● SHORT TASK
How many lines in the items below contain the string "numericTimeSignature"? Reply with the number alone.

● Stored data
════════════════════

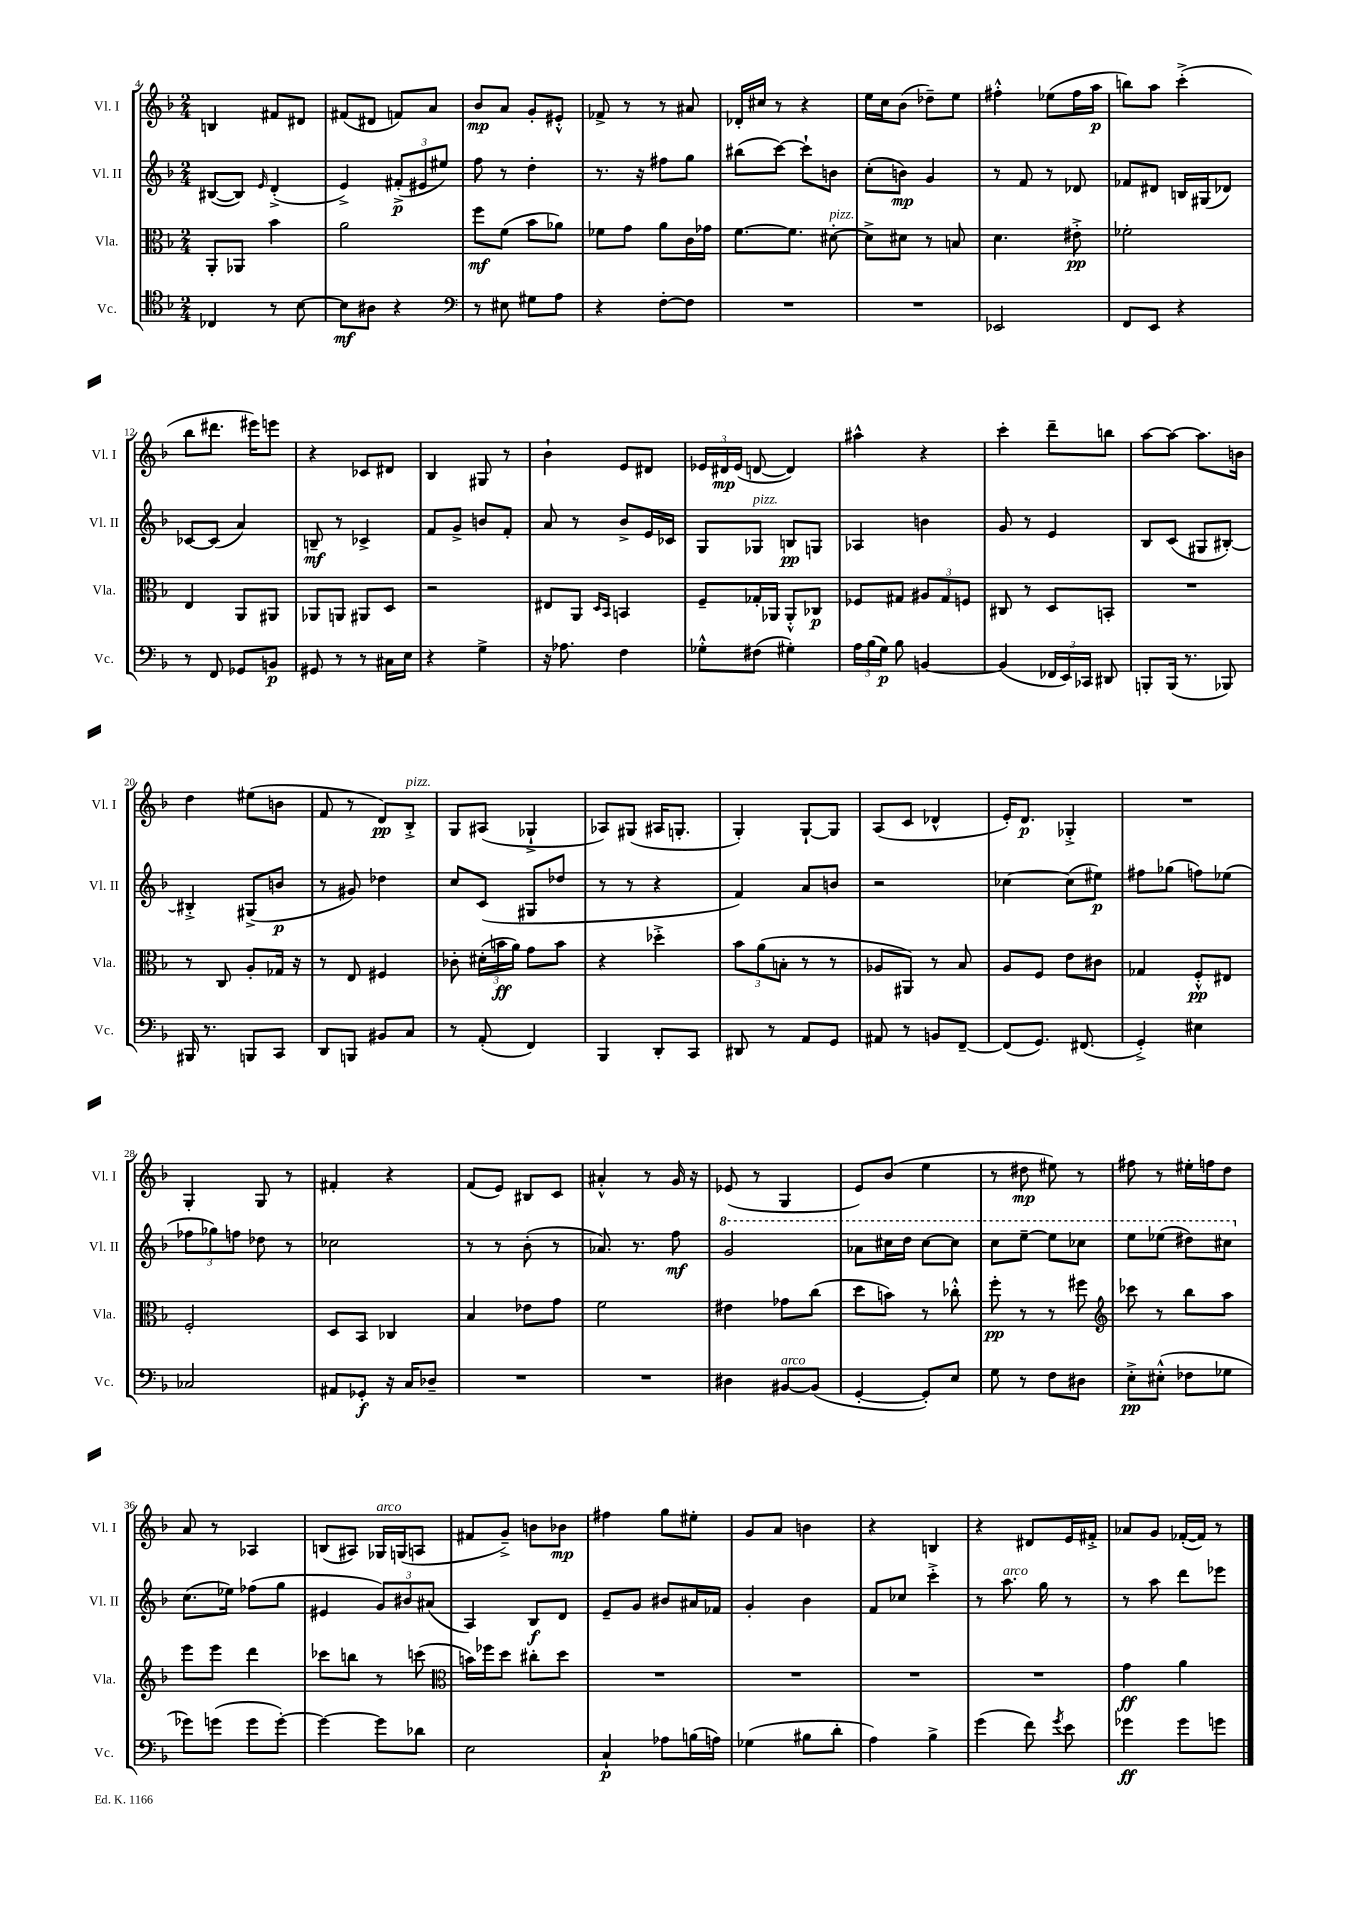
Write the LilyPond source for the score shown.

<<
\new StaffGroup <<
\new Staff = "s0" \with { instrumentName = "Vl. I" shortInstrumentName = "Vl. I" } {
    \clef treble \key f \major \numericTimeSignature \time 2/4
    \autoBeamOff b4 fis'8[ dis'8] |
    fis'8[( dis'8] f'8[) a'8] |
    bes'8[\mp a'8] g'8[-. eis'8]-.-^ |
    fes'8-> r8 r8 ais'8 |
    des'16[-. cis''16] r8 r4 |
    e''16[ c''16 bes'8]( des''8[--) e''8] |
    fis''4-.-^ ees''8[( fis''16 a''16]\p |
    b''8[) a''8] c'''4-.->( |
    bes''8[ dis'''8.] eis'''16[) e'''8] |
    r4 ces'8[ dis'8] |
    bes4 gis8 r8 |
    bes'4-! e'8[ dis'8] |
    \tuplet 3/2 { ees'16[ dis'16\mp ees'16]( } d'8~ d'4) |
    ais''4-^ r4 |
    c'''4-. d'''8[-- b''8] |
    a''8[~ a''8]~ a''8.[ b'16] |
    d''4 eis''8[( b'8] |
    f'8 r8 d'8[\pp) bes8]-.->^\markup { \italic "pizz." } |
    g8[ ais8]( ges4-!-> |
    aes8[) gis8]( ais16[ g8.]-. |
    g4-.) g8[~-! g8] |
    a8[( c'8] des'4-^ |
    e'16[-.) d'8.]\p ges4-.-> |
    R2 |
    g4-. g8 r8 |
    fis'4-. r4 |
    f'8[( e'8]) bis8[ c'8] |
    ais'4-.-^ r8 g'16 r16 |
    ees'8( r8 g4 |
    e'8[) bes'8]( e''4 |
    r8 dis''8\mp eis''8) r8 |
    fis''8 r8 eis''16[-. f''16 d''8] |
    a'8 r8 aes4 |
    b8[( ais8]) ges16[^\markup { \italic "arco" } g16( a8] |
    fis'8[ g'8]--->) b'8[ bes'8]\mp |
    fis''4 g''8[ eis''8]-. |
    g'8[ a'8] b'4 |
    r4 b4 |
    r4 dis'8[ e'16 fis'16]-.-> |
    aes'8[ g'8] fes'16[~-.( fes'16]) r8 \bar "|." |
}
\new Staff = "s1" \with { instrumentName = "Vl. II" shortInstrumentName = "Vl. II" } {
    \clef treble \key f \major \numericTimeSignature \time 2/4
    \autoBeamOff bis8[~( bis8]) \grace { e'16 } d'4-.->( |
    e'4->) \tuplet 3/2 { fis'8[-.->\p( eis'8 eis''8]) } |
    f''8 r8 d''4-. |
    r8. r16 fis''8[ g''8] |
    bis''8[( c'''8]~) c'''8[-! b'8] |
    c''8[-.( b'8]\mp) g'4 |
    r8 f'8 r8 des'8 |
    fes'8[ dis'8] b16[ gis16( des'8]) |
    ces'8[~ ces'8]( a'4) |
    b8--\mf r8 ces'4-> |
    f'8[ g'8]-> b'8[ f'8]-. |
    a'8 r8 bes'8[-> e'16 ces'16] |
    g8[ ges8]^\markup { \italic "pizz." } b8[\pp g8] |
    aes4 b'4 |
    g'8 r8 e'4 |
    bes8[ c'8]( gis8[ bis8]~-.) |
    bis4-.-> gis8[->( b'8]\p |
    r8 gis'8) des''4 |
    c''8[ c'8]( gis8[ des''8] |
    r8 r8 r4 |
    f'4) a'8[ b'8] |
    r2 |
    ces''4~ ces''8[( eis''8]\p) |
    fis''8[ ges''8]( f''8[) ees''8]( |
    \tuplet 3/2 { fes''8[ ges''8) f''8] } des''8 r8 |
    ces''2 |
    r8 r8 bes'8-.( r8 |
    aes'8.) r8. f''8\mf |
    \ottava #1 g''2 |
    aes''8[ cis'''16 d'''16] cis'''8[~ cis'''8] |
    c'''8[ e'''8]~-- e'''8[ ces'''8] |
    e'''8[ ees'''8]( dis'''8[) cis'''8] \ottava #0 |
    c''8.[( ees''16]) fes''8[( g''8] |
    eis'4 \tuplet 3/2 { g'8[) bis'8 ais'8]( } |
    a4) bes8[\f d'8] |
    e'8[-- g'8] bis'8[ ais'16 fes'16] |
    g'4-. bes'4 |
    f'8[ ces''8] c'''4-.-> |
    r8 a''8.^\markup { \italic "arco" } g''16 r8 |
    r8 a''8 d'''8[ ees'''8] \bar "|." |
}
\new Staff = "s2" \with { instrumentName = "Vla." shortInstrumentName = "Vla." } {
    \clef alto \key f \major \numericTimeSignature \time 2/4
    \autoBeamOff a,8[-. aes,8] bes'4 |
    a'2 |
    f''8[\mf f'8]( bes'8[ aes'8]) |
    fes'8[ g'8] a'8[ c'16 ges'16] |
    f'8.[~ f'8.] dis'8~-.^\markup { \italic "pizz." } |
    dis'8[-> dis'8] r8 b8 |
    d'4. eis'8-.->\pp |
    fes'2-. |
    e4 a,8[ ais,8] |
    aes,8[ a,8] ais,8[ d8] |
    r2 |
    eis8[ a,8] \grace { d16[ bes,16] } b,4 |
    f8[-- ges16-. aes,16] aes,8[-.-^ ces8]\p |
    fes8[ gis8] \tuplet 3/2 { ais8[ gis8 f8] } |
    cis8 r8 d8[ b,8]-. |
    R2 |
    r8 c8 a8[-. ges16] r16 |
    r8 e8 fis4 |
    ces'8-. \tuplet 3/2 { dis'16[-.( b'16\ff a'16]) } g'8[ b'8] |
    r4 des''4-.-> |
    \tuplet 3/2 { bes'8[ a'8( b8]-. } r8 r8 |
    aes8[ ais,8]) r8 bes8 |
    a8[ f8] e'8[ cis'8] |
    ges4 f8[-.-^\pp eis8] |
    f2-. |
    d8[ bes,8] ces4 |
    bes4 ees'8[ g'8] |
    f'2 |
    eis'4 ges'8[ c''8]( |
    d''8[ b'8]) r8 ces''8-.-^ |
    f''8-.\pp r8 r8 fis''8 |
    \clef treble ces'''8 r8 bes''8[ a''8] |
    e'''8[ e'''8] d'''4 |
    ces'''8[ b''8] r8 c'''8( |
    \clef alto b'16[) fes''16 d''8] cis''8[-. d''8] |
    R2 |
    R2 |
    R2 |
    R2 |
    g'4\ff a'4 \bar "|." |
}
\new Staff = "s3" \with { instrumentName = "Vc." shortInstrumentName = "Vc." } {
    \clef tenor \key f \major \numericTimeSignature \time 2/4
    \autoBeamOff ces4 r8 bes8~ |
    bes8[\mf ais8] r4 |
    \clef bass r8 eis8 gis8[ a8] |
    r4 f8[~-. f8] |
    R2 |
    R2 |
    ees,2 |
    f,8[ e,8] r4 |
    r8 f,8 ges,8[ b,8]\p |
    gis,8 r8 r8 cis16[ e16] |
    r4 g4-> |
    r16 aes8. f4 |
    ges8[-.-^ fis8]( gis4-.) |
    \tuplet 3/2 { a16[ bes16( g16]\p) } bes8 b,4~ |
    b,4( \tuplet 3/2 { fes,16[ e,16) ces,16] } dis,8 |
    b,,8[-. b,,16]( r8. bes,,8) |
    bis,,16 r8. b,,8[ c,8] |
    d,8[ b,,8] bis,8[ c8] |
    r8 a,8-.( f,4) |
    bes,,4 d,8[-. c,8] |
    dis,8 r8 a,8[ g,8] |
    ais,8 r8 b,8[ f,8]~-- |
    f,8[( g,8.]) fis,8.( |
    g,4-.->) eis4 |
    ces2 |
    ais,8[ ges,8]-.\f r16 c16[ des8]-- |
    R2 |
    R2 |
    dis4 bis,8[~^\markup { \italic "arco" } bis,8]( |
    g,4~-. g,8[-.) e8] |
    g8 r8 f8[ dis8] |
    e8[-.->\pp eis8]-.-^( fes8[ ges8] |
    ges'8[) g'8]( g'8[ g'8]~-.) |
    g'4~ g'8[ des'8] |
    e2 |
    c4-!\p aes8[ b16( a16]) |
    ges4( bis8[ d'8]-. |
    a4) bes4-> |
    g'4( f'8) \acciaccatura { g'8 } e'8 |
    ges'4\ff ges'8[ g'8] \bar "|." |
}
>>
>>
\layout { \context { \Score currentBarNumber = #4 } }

════════════════════

● EXERCISE RESPONSE
4